(DATA FOR THE TASK)

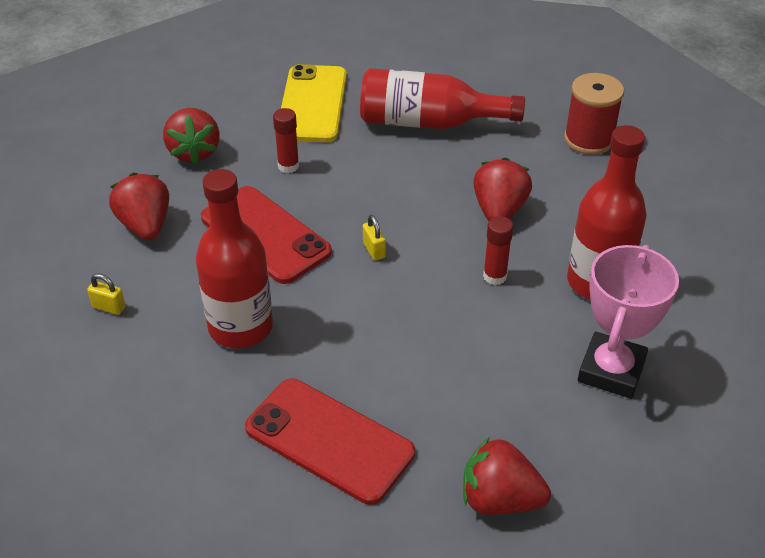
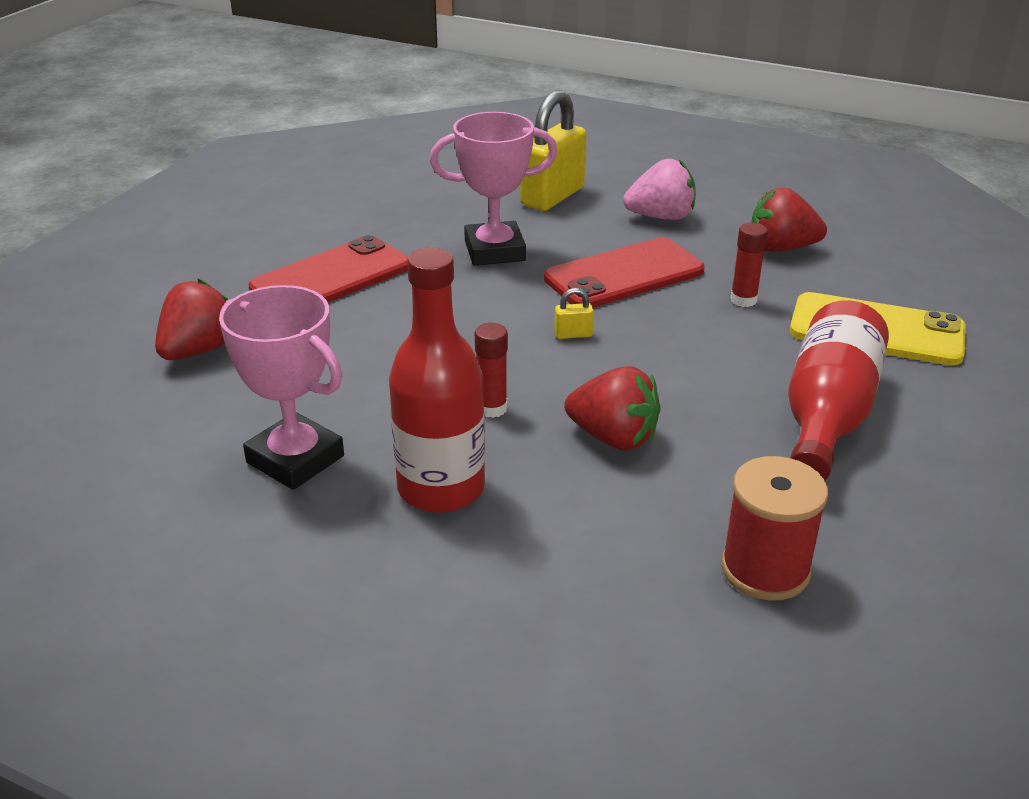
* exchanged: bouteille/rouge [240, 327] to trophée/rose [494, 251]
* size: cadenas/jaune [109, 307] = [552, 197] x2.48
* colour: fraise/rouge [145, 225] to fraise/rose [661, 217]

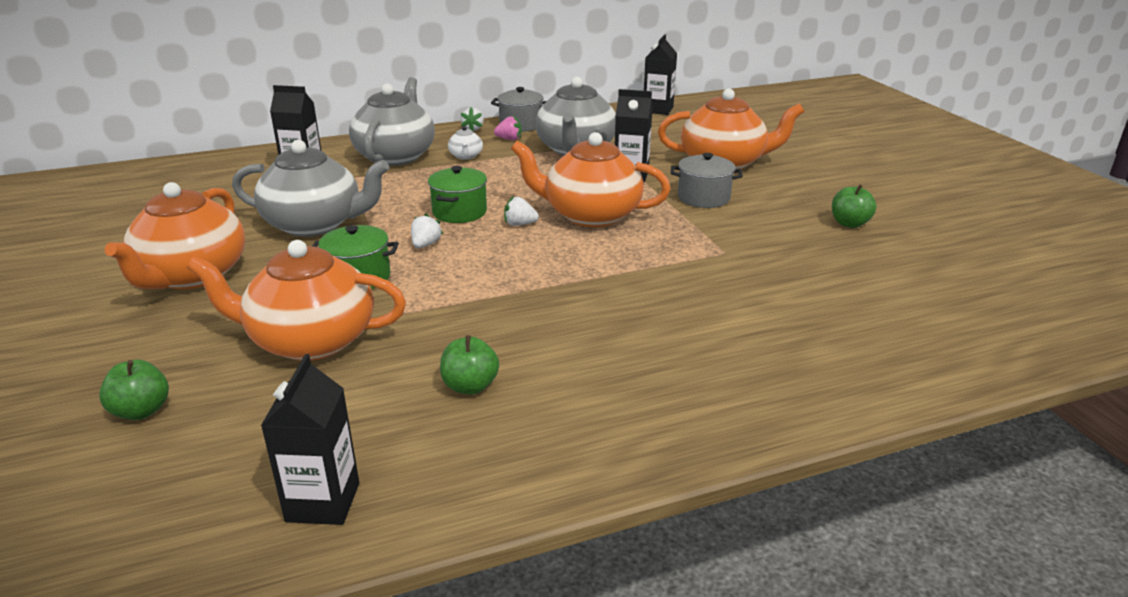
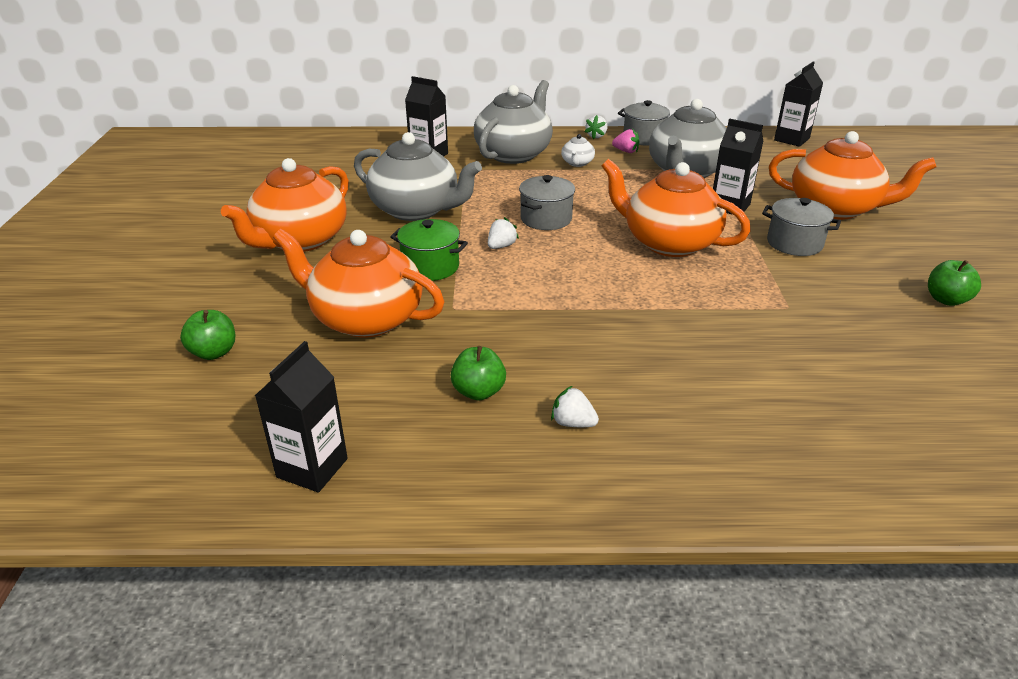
* colour: marmite/vert [459, 212] to marmite/gris [546, 219]
* relocated: fraise/blanc [519, 224] to [572, 423]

(End DATA FOR THE TASK)

◆ EXERCISE PROMPT
If an entry contains a picture, omit it; restate everything else word for word.

◆ REPLY TO THE EXERCISE
* exchanged: bouteille/rouge [240, 327] to trophée/rose [494, 251]
* size: cadenas/jaune [109, 307] = [552, 197] x2.48
* colour: fraise/rouge [145, 225] to fraise/rose [661, 217]

* colour: marmite/vert [459, 212] to marmite/gris [546, 219]
* relocated: fraise/blanc [519, 224] to [572, 423]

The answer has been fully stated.